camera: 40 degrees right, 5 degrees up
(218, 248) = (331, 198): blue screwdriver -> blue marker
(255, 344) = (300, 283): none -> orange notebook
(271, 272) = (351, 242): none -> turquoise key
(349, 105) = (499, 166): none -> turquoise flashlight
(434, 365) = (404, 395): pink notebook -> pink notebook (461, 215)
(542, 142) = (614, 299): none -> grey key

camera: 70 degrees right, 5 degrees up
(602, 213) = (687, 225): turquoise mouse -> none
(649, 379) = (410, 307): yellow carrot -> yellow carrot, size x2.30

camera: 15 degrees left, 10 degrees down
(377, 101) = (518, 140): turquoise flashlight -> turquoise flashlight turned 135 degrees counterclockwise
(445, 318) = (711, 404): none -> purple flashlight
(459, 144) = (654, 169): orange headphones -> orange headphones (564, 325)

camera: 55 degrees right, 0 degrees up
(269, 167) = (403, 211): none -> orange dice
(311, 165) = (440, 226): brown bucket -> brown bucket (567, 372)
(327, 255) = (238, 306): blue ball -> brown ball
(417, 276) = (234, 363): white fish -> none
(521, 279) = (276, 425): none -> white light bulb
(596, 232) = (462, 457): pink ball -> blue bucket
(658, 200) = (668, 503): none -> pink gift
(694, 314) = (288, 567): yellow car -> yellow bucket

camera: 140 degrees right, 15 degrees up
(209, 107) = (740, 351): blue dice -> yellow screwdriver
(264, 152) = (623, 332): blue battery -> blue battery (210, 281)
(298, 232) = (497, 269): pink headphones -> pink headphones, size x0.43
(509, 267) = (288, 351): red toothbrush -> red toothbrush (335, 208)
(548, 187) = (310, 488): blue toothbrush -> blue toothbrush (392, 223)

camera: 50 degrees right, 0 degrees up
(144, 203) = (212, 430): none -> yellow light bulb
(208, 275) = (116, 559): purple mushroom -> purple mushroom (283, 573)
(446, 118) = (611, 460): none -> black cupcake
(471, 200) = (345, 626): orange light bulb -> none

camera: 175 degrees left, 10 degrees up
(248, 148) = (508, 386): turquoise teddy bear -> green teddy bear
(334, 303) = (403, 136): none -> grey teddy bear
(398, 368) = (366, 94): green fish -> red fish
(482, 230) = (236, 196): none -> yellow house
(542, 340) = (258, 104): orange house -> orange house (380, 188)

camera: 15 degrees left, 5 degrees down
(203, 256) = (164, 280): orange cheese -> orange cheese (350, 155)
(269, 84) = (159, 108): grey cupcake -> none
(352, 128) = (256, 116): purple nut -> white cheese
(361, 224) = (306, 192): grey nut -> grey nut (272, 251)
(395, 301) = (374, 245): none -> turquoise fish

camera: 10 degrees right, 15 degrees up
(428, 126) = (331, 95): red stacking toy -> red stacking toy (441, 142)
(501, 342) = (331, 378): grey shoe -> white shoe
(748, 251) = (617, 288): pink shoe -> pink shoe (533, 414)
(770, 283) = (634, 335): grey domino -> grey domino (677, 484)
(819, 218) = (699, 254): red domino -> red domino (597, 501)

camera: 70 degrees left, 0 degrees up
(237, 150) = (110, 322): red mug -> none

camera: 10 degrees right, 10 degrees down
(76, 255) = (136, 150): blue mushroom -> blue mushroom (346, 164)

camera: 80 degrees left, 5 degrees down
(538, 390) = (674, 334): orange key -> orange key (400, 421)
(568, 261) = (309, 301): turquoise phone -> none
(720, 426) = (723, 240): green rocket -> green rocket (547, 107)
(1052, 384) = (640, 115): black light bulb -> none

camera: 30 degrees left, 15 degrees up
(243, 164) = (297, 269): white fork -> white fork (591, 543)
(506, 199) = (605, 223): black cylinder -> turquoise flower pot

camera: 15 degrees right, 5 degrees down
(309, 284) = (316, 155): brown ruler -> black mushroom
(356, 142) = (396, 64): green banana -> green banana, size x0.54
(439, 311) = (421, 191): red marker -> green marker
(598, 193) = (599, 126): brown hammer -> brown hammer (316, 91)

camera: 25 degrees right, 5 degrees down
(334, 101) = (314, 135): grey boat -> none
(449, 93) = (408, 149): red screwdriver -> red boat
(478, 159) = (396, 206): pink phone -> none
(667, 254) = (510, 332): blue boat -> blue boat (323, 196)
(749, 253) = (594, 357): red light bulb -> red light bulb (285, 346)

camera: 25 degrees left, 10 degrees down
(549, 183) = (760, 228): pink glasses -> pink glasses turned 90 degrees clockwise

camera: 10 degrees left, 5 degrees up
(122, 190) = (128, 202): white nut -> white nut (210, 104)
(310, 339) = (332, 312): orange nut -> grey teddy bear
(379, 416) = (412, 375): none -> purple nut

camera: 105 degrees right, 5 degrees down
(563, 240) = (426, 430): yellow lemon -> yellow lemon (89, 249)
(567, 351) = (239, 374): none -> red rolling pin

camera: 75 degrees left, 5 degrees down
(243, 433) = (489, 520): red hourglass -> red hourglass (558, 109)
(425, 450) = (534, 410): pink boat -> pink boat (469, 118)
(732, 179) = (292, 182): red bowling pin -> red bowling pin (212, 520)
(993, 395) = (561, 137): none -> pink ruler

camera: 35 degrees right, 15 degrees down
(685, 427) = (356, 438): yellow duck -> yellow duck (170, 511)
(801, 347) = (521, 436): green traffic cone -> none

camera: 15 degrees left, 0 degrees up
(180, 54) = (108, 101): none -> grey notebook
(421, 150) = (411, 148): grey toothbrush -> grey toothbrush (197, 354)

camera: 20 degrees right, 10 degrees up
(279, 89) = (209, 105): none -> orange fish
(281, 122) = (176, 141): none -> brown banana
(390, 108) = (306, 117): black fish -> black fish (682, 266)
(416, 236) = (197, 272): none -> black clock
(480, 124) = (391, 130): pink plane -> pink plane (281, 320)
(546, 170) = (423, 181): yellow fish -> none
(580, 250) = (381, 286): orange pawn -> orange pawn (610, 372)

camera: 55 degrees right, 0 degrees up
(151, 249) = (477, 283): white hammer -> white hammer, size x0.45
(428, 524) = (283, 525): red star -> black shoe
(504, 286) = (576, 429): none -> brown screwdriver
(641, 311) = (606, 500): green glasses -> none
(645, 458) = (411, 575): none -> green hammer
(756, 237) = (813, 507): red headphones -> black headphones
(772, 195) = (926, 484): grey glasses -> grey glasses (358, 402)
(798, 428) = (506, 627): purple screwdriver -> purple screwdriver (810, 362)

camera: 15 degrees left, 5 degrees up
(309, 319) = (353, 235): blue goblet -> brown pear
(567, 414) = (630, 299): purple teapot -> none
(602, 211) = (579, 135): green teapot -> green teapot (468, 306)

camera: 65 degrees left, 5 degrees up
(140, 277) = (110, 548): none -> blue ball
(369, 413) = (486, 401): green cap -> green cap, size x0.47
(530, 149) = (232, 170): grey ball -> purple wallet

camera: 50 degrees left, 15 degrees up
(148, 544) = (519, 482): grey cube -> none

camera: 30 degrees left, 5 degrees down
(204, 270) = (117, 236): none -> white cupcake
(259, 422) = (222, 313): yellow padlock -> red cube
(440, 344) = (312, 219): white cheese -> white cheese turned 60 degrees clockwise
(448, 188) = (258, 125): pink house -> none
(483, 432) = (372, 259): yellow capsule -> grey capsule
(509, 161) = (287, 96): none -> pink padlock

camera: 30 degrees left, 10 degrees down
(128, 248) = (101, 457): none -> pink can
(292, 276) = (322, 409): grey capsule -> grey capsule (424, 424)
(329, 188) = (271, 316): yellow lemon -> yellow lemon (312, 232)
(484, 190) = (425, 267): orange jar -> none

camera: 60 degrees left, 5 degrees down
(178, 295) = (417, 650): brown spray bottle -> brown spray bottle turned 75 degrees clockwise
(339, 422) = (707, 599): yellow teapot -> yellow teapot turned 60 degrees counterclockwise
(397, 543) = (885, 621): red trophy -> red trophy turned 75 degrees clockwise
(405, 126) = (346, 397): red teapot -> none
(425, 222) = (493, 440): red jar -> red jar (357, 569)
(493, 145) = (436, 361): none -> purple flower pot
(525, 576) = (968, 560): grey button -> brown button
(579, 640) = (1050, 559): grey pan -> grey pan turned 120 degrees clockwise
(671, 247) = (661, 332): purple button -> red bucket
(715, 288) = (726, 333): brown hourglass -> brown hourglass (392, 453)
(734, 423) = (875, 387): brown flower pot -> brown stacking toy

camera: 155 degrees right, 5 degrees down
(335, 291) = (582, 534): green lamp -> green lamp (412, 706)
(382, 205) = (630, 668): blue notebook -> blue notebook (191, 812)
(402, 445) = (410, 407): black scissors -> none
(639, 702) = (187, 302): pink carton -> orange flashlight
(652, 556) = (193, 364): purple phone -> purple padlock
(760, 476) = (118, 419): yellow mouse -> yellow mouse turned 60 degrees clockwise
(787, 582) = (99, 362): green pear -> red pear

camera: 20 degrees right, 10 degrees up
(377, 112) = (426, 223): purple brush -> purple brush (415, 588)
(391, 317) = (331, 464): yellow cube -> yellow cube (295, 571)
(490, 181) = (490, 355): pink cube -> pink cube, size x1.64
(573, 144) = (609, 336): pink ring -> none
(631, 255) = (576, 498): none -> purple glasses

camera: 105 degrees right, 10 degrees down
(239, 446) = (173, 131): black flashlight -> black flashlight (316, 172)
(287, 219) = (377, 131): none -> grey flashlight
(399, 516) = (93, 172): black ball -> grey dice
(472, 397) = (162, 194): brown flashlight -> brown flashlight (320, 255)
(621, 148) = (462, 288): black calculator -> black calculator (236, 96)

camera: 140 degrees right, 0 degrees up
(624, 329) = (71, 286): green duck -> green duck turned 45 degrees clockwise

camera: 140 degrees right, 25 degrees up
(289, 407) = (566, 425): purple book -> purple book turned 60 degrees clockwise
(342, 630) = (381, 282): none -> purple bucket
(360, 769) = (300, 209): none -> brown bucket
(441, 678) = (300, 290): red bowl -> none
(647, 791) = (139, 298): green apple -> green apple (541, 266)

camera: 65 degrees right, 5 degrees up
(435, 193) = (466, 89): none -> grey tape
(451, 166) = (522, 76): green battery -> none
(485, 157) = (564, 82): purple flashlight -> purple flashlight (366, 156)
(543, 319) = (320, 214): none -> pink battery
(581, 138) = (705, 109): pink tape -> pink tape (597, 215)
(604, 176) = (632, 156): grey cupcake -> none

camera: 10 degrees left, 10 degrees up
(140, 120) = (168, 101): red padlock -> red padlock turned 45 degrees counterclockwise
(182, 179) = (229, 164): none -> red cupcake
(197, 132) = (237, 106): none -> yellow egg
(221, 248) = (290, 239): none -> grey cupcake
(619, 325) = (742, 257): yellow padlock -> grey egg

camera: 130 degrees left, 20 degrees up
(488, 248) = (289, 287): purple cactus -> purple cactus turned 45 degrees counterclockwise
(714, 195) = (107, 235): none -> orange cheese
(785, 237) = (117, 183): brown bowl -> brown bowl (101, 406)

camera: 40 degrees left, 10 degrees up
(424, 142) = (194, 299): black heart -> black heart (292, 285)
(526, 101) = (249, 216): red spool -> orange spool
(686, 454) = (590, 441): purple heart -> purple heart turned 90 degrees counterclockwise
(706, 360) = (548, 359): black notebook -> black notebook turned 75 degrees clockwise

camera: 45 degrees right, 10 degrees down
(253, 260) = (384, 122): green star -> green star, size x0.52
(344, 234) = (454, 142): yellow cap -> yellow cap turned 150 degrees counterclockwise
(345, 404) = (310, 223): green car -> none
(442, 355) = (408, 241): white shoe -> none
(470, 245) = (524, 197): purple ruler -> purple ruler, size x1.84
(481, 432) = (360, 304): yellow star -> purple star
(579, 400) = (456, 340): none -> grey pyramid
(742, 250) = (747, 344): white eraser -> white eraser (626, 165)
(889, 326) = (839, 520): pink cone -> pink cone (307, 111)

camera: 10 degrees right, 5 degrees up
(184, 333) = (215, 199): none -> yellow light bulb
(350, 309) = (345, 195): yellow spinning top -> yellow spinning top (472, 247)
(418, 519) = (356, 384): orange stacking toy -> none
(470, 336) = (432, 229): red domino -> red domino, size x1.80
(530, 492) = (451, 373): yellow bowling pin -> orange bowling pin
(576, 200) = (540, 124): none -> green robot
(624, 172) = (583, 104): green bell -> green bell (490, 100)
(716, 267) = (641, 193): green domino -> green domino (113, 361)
☆ ☆ ☆ ☆
Across the entries above, work out how many lines hold "glasses". The answer is that number alone.

4